▸ **Exercise prompt**
All of the entries need to be written out again, exactly as they are.

▸ **Input**
· · · · ·

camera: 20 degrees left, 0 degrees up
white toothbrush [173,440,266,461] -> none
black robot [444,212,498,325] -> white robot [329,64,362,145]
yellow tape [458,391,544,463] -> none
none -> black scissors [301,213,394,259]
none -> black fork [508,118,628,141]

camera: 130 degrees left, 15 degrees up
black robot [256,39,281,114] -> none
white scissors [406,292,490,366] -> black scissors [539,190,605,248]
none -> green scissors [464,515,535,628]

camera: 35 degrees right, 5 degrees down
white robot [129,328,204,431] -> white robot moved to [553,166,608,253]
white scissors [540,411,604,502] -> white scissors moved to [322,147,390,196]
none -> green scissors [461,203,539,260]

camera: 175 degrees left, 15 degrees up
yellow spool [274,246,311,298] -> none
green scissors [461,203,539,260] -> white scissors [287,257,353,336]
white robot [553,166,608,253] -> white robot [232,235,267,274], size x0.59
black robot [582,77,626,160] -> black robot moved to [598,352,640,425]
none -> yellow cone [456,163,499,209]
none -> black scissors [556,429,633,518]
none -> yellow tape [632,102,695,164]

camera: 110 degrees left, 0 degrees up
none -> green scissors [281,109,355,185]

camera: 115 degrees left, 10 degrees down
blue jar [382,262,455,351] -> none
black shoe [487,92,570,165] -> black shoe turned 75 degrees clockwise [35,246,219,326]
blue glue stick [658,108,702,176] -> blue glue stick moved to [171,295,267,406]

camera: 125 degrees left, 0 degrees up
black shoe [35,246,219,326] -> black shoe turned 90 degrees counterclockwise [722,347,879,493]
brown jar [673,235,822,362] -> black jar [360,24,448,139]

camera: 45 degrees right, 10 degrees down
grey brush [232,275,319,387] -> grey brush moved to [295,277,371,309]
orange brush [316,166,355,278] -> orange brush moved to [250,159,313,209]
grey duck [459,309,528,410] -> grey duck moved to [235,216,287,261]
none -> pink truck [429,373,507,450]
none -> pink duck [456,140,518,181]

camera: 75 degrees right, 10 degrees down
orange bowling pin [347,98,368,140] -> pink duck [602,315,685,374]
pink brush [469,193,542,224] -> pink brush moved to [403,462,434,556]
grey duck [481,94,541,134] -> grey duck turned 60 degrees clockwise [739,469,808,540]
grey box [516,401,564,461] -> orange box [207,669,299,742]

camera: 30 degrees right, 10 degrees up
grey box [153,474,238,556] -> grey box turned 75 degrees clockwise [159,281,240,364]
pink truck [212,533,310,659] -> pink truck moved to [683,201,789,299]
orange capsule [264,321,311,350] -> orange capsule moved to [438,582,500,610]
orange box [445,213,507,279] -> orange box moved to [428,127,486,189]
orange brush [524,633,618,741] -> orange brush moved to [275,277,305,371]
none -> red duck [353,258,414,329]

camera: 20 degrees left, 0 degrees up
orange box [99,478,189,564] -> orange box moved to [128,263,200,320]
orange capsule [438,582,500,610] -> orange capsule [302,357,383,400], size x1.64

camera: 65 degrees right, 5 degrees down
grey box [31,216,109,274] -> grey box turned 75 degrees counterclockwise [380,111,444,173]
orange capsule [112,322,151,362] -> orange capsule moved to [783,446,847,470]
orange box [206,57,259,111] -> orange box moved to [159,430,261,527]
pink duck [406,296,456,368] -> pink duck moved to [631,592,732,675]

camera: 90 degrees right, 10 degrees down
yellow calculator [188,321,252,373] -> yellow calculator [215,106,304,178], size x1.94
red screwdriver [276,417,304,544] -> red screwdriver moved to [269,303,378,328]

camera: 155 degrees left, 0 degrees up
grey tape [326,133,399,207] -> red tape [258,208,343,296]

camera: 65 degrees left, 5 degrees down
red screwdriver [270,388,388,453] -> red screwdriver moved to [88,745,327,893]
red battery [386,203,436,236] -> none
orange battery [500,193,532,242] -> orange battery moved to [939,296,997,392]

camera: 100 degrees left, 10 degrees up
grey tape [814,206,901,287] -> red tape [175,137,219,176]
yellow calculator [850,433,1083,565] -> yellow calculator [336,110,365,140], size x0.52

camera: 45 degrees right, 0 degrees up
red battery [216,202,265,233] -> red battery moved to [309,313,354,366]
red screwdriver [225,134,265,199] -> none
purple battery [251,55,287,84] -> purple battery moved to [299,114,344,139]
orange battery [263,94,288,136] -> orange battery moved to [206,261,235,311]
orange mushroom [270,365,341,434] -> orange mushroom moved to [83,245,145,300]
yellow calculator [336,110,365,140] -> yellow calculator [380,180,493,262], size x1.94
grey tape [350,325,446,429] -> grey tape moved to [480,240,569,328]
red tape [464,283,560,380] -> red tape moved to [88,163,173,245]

· · · · ·

▸ **Completed task**
camera: 20 degrees left, 0 degrees up
white toothbrush [173,440,266,461] -> none
black robot [444,212,498,325] -> white robot [329,64,362,145]
yellow tape [458,391,544,463] -> none
none -> black scissors [301,213,394,259]
none -> black fork [508,118,628,141]

camera: 130 degrees left, 15 degrees up
black robot [256,39,281,114] -> none
white scissors [406,292,490,366] -> black scissors [539,190,605,248]
none -> green scissors [464,515,535,628]

camera: 35 degrees right, 5 degrees down
white robot [129,328,204,431] -> white robot moved to [553,166,608,253]
white scissors [540,411,604,502] -> white scissors moved to [322,147,390,196]
none -> green scissors [461,203,539,260]

camera: 175 degrees left, 15 degrees up
yellow spool [274,246,311,298] -> none
green scissors [461,203,539,260] -> white scissors [287,257,353,336]
white robot [553,166,608,253] -> white robot [232,235,267,274], size x0.59
black robot [582,77,626,160] -> black robot moved to [598,352,640,425]
none -> yellow cone [456,163,499,209]
none -> black scissors [556,429,633,518]
none -> yellow tape [632,102,695,164]

camera: 110 degrees left, 0 degrees up
none -> green scissors [281,109,355,185]

camera: 115 degrees left, 10 degrees down
blue jar [382,262,455,351] -> none
black shoe [487,92,570,165] -> black shoe turned 75 degrees clockwise [35,246,219,326]
blue glue stick [658,108,702,176] -> blue glue stick moved to [171,295,267,406]

camera: 125 degrees left, 0 degrees up
black shoe [35,246,219,326] -> black shoe turned 90 degrees counterclockwise [722,347,879,493]
brown jar [673,235,822,362] -> black jar [360,24,448,139]

camera: 45 degrees right, 10 degrees down
grey brush [232,275,319,387] -> grey brush moved to [295,277,371,309]
orange brush [316,166,355,278] -> orange brush moved to [250,159,313,209]
grey duck [459,309,528,410] -> grey duck moved to [235,216,287,261]
none -> pink truck [429,373,507,450]
none -> pink duck [456,140,518,181]

camera: 75 degrees right, 10 degrees down
orange bowling pin [347,98,368,140] -> pink duck [602,315,685,374]
pink brush [469,193,542,224] -> pink brush moved to [403,462,434,556]
grey duck [481,94,541,134] -> grey duck turned 60 degrees clockwise [739,469,808,540]
grey box [516,401,564,461] -> orange box [207,669,299,742]

camera: 30 degrees right, 10 degrees up
grey box [153,474,238,556] -> grey box turned 75 degrees clockwise [159,281,240,364]
pink truck [212,533,310,659] -> pink truck moved to [683,201,789,299]
orange capsule [264,321,311,350] -> orange capsule moved to [438,582,500,610]
orange box [445,213,507,279] -> orange box moved to [428,127,486,189]
orange brush [524,633,618,741] -> orange brush moved to [275,277,305,371]
none -> red duck [353,258,414,329]

camera: 20 degrees left, 0 degrees up
orange box [99,478,189,564] -> orange box moved to [128,263,200,320]
orange capsule [438,582,500,610] -> orange capsule [302,357,383,400], size x1.64

camera: 65 degrees right, 5 degrees down
grey box [31,216,109,274] -> grey box turned 75 degrees counterclockwise [380,111,444,173]
orange capsule [112,322,151,362] -> orange capsule moved to [783,446,847,470]
orange box [206,57,259,111] -> orange box moved to [159,430,261,527]
pink duck [406,296,456,368] -> pink duck moved to [631,592,732,675]

camera: 90 degrees right, 10 degrees down
yellow calculator [188,321,252,373] -> yellow calculator [215,106,304,178], size x1.94
red screwdriver [276,417,304,544] -> red screwdriver moved to [269,303,378,328]

camera: 155 degrees left, 0 degrees up
grey tape [326,133,399,207] -> red tape [258,208,343,296]

camera: 65 degrees left, 5 degrees down
red screwdriver [270,388,388,453] -> red screwdriver moved to [88,745,327,893]
red battery [386,203,436,236] -> none
orange battery [500,193,532,242] -> orange battery moved to [939,296,997,392]

camera: 100 degrees left, 10 degrees up
grey tape [814,206,901,287] -> red tape [175,137,219,176]
yellow calculator [850,433,1083,565] -> yellow calculator [336,110,365,140], size x0.52

camera: 45 degrees right, 0 degrees up
red battery [216,202,265,233] -> red battery moved to [309,313,354,366]
red screwdriver [225,134,265,199] -> none
purple battery [251,55,287,84] -> purple battery moved to [299,114,344,139]
orange battery [263,94,288,136] -> orange battery moved to [206,261,235,311]
orange mushroom [270,365,341,434] -> orange mushroom moved to [83,245,145,300]
yellow calculator [336,110,365,140] -> yellow calculator [380,180,493,262], size x1.94
grey tape [350,325,446,429] -> grey tape moved to [480,240,569,328]
red tape [464,283,560,380] -> red tape moved to [88,163,173,245]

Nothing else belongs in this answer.